__Data for this task__.
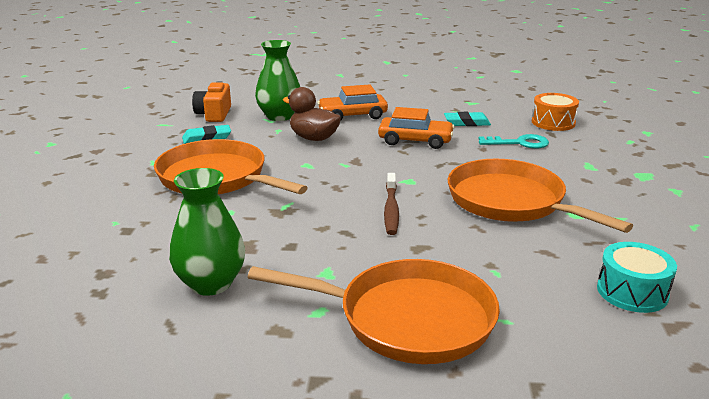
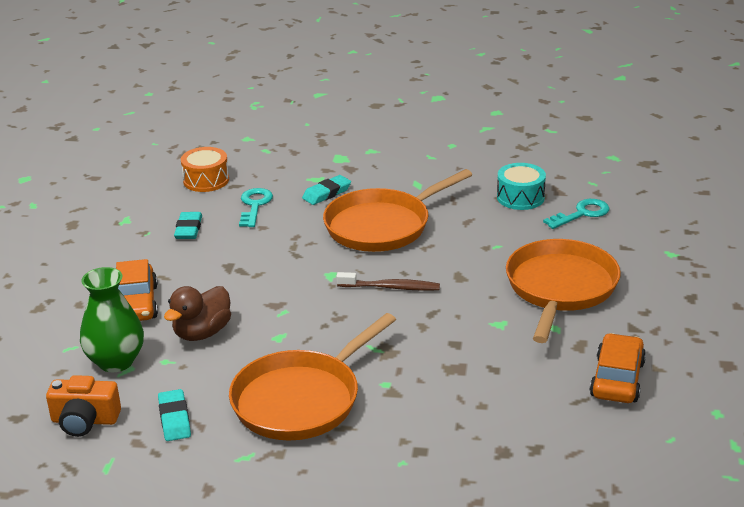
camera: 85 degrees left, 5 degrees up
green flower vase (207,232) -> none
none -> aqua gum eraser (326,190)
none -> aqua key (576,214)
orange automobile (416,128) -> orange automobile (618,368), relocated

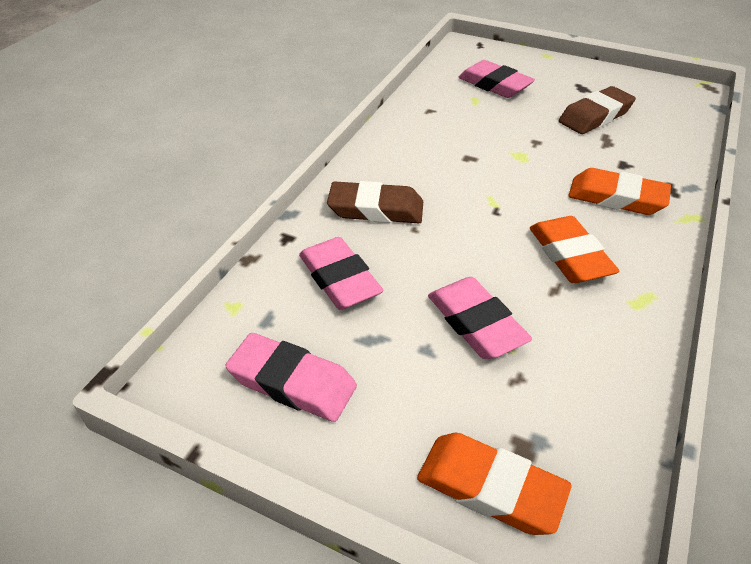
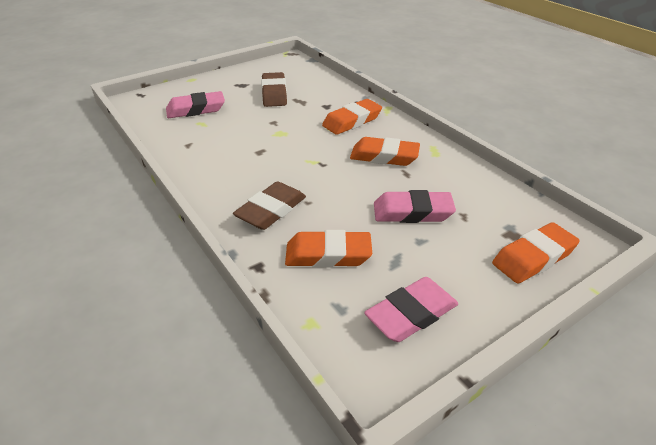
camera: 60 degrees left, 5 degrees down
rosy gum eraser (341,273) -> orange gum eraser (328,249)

__Assignment__.
Where an entry contains an image, drop the image and copy everything else word for word.

__Result of this task__.
camera: 85 degrees left, 5 degrees up
green flower vase (207,232) -> none
none -> aqua gum eraser (326,190)
none -> aqua key (576,214)
orange automobile (416,128) -> orange automobile (618,368), relocated

camera: 60 degrees left, 5 degrees down
rosy gum eraser (341,273) -> orange gum eraser (328,249)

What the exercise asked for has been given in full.